__Work request__. Lines to restate from the data below: from the one containing "CN4 pin 1: N3 -> VA" to the one containing "R10: 680 (AGND, SIG) -> 680 (AMP, SIG)", both included. Give them again exactly, and only them.

__Task material__.
>>>>

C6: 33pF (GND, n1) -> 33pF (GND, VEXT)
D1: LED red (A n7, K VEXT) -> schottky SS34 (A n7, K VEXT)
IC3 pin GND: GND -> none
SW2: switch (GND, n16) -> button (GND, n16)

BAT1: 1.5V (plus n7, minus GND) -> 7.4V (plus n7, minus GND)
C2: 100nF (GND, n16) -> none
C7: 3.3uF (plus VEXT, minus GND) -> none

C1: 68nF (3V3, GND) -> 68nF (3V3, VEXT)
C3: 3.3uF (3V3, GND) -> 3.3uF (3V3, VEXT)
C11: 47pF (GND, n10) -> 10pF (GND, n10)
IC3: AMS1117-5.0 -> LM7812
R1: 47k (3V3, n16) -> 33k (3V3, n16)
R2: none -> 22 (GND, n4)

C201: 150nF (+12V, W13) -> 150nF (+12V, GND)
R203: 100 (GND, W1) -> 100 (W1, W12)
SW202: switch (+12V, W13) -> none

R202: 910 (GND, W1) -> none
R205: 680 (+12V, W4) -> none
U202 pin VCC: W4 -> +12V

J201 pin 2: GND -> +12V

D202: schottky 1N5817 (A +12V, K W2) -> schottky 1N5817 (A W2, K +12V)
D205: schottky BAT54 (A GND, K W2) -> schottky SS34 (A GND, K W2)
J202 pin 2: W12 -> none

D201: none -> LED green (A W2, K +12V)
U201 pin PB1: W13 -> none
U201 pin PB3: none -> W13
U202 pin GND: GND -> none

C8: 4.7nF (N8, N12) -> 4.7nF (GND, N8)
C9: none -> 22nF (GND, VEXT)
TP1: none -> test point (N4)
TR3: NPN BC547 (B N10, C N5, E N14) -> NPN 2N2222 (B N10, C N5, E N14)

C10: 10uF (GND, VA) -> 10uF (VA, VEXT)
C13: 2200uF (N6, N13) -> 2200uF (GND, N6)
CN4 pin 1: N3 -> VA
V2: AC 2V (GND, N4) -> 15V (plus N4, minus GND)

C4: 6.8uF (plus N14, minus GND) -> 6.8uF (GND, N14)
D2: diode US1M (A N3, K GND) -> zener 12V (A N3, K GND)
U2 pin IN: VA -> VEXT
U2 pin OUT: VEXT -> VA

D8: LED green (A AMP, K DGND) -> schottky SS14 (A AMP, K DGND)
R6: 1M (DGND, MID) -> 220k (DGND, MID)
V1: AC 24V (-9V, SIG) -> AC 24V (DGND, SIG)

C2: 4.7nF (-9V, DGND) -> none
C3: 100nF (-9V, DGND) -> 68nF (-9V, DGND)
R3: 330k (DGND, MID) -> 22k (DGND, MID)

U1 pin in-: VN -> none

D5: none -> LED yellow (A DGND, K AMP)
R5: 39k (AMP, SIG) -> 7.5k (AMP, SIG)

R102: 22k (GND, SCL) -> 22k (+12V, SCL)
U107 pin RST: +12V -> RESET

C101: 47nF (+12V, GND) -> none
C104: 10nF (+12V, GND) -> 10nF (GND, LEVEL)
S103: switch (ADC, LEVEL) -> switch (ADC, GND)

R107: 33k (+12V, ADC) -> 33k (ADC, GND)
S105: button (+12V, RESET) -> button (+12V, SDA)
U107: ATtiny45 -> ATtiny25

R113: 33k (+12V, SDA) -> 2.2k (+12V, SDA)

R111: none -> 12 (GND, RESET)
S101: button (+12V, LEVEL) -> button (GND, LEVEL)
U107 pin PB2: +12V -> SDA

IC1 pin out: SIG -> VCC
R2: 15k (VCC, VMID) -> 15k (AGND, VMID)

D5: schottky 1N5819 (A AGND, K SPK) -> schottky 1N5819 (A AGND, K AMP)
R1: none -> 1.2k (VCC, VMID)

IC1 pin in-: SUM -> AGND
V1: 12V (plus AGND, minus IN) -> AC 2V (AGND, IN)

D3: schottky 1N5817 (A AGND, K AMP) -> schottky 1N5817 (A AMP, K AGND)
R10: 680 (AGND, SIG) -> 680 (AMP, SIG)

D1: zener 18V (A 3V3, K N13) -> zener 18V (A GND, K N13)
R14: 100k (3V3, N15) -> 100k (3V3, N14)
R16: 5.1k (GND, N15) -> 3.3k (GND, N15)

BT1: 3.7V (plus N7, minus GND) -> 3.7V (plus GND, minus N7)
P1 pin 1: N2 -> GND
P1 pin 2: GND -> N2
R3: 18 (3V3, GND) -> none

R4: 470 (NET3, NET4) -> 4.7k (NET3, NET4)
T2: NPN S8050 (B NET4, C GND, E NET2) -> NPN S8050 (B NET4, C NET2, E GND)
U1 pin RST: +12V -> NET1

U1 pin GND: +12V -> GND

<<<<

__Response__.
CN4 pin 1: N3 -> VA
V2: AC 2V (GND, N4) -> 15V (plus N4, minus GND)

C4: 6.8uF (plus N14, minus GND) -> 6.8uF (GND, N14)
D2: diode US1M (A N3, K GND) -> zener 12V (A N3, K GND)
U2 pin IN: VA -> VEXT
U2 pin OUT: VEXT -> VA

D8: LED green (A AMP, K DGND) -> schottky SS14 (A AMP, K DGND)
R6: 1M (DGND, MID) -> 220k (DGND, MID)
V1: AC 24V (-9V, SIG) -> AC 24V (DGND, SIG)

C2: 4.7nF (-9V, DGND) -> none
C3: 100nF (-9V, DGND) -> 68nF (-9V, DGND)
R3: 330k (DGND, MID) -> 22k (DGND, MID)

U1 pin in-: VN -> none

D5: none -> LED yellow (A DGND, K AMP)
R5: 39k (AMP, SIG) -> 7.5k (AMP, SIG)

R102: 22k (GND, SCL) -> 22k (+12V, SCL)
U107 pin RST: +12V -> RESET

C101: 47nF (+12V, GND) -> none
C104: 10nF (+12V, GND) -> 10nF (GND, LEVEL)
S103: switch (ADC, LEVEL) -> switch (ADC, GND)

R107: 33k (+12V, ADC) -> 33k (ADC, GND)
S105: button (+12V, RESET) -> button (+12V, SDA)
U107: ATtiny45 -> ATtiny25

R113: 33k (+12V, SDA) -> 2.2k (+12V, SDA)

R111: none -> 12 (GND, RESET)
S101: button (+12V, LEVEL) -> button (GND, LEVEL)
U107 pin PB2: +12V -> SDA

IC1 pin out: SIG -> VCC
R2: 15k (VCC, VMID) -> 15k (AGND, VMID)

D5: schottky 1N5819 (A AGND, K SPK) -> schottky 1N5819 (A AGND, K AMP)
R1: none -> 1.2k (VCC, VMID)

IC1 pin in-: SUM -> AGND
V1: 12V (plus AGND, minus IN) -> AC 2V (AGND, IN)

D3: schottky 1N5817 (A AGND, K AMP) -> schottky 1N5817 (A AMP, K AGND)
R10: 680 (AGND, SIG) -> 680 (AMP, SIG)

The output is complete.